Required work – Output, word for word and without pictures, the lines from the one containing "grey cone: 3 -> 0" through the final line of the listing below.
************
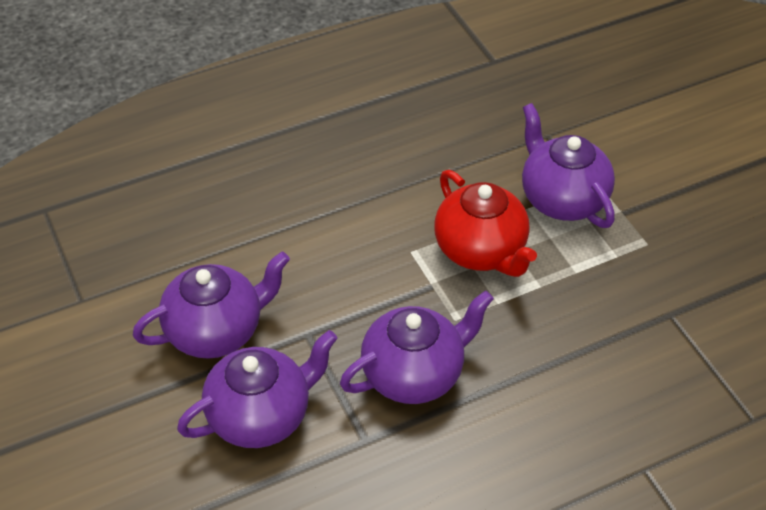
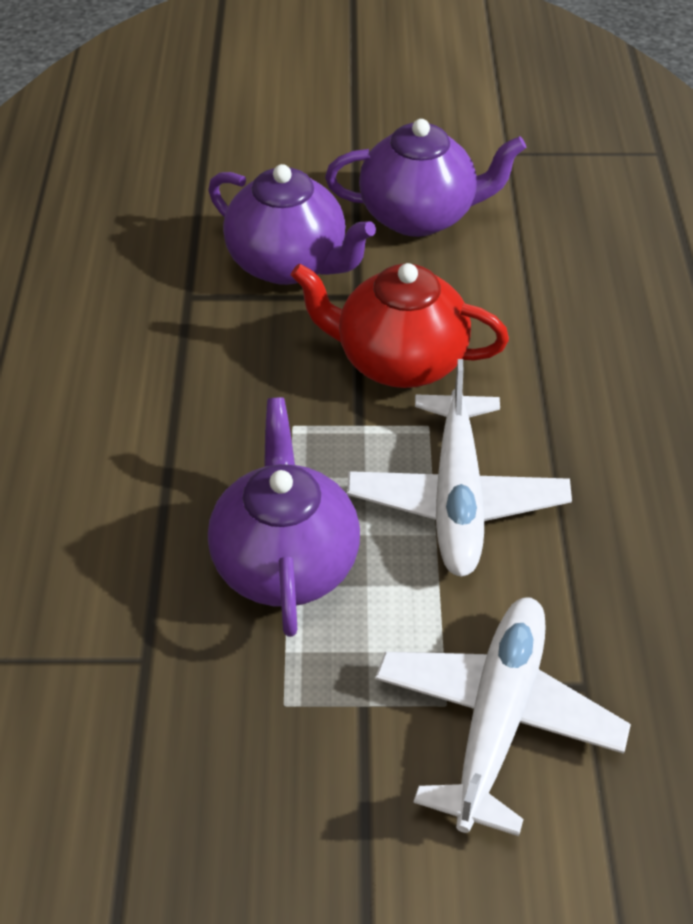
purple teapot: 4 -> 3
white plane: 0 -> 2

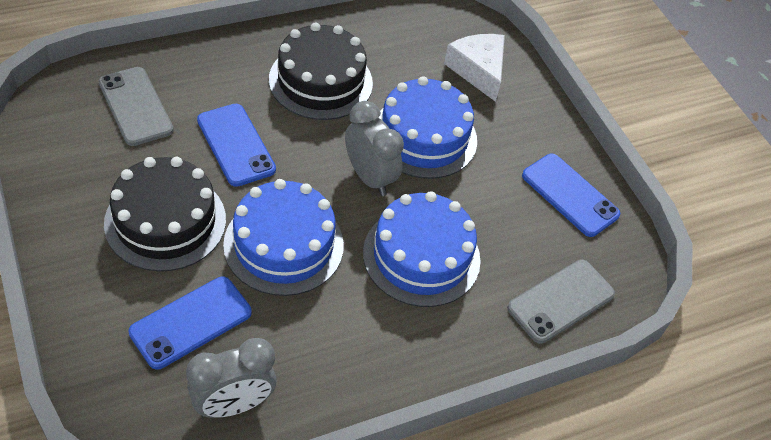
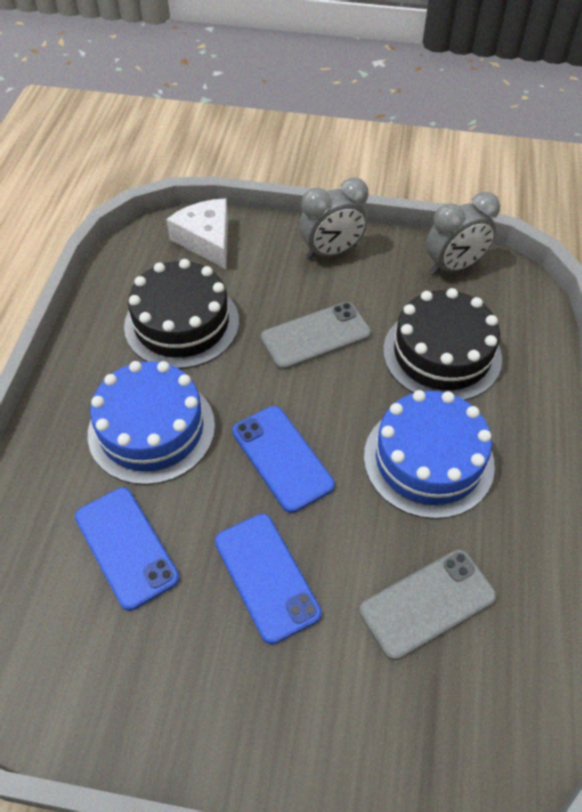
blue cake: 3 -> 2

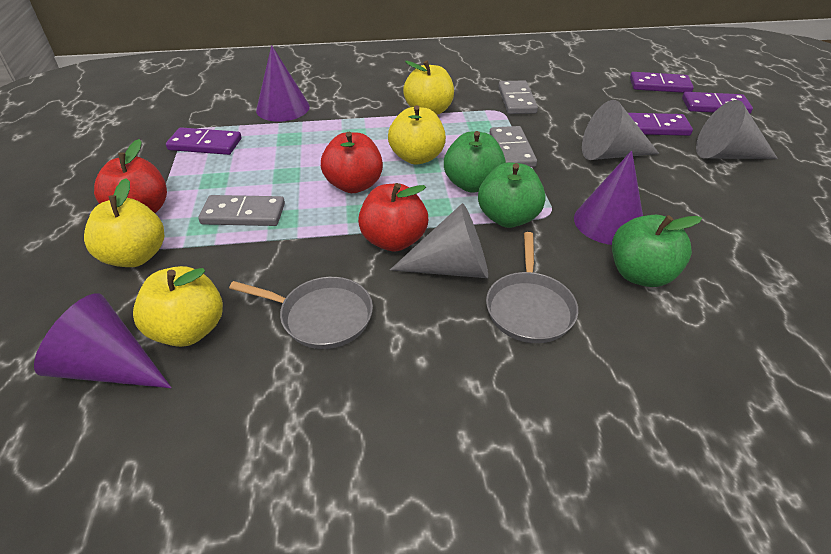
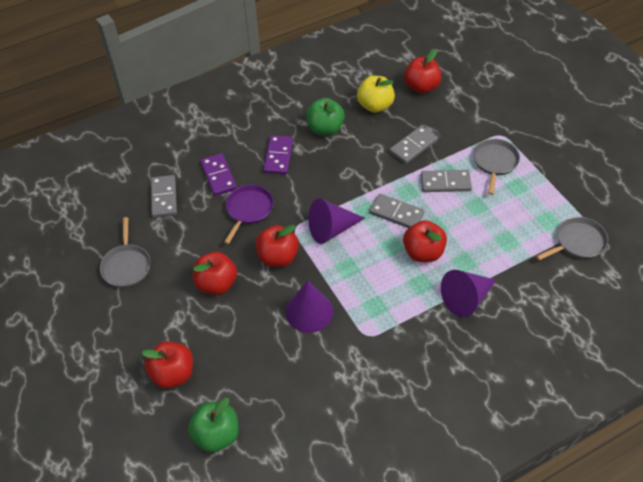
green apple: 3 -> 2
grey cone: 3 -> 0
grey domino: 3 -> 4
grey pan: 2 -> 3
purple domino: 4 -> 2
purple pan: 0 -> 1
red apple: 3 -> 5
yellow apple: 4 -> 1

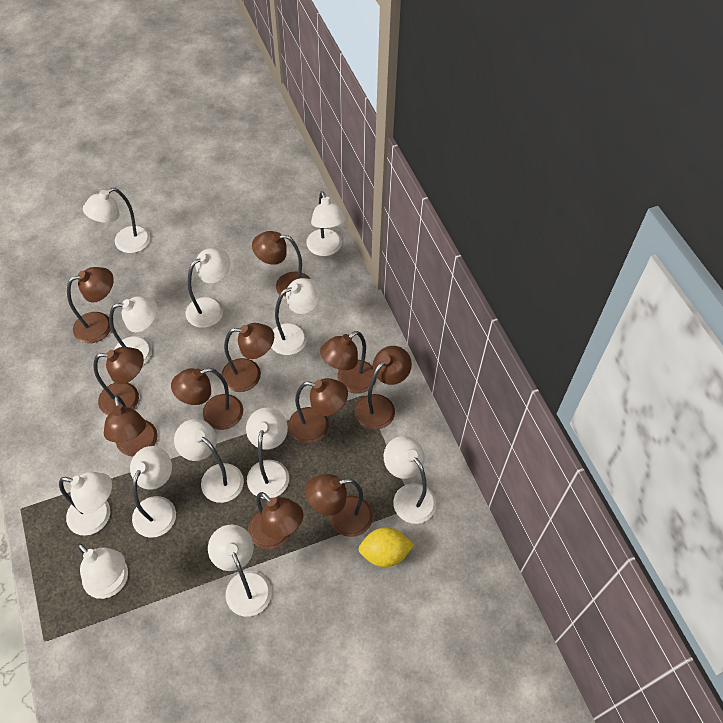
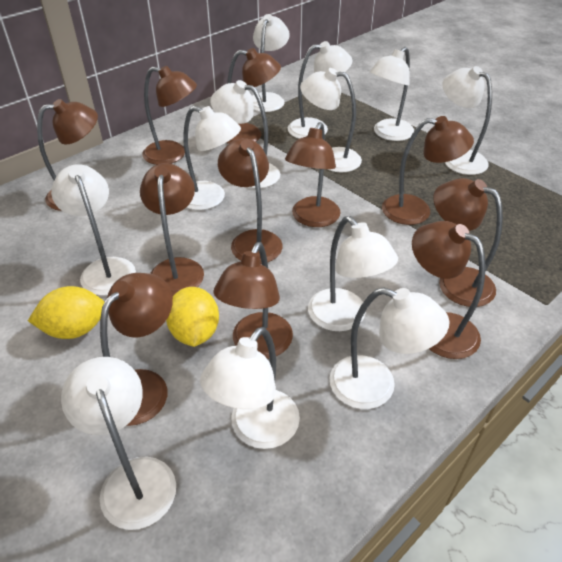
yellow lemon: 1 -> 2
************
Response box –
grey cone: 3 -> 0
grey domino: 3 -> 4
grey pan: 2 -> 3
purple domino: 4 -> 2
purple pan: 0 -> 1
red apple: 3 -> 5
yellow apple: 4 -> 1

yellow lemon: 1 -> 2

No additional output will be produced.